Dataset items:
------

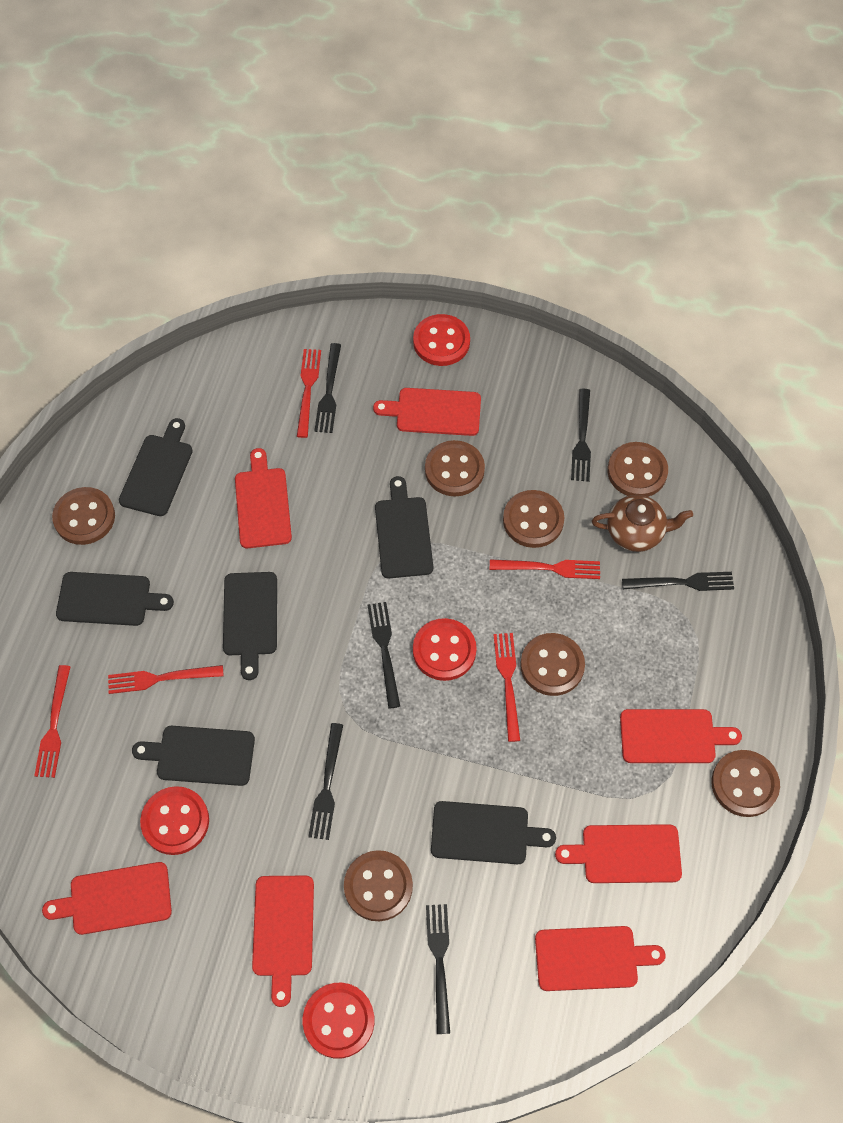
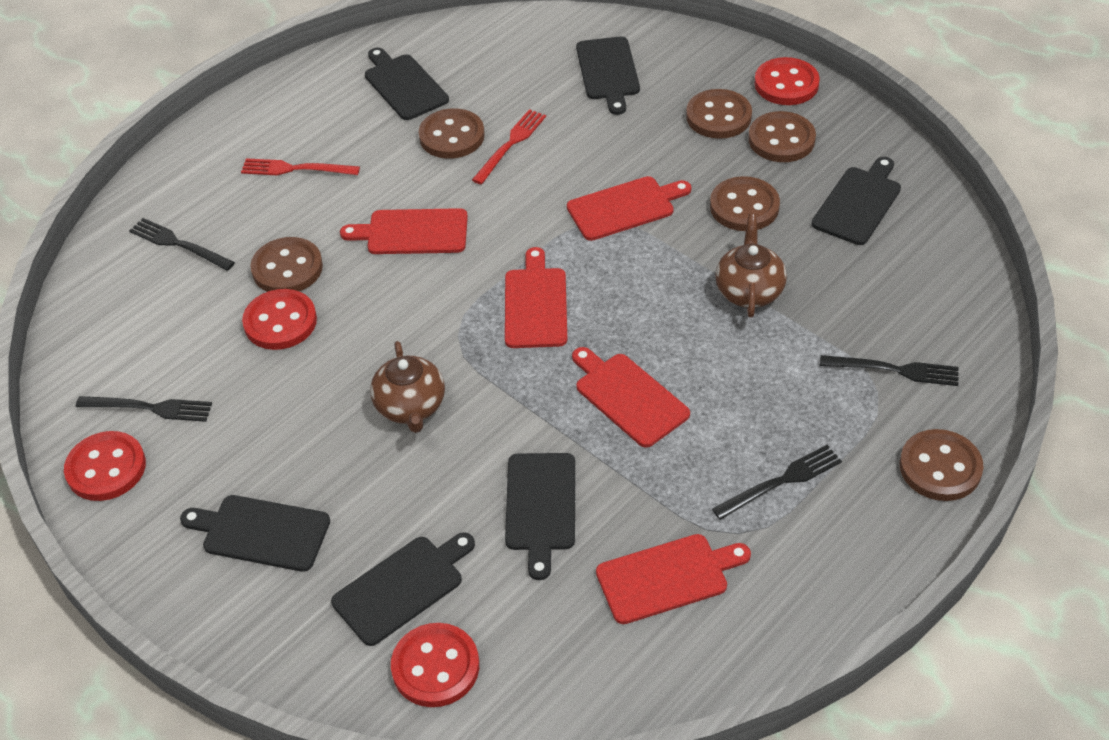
black fork: 6 -> 4
brown button: 7 -> 6
brown teapot: 1 -> 2
red cutting board: 7 -> 5
red fork: 5 -> 2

------

Try it: Reproduce the data above line for line, excluding every picture.

Expected answer:
black fork: 6 -> 4
brown button: 7 -> 6
brown teapot: 1 -> 2
red cutting board: 7 -> 5
red fork: 5 -> 2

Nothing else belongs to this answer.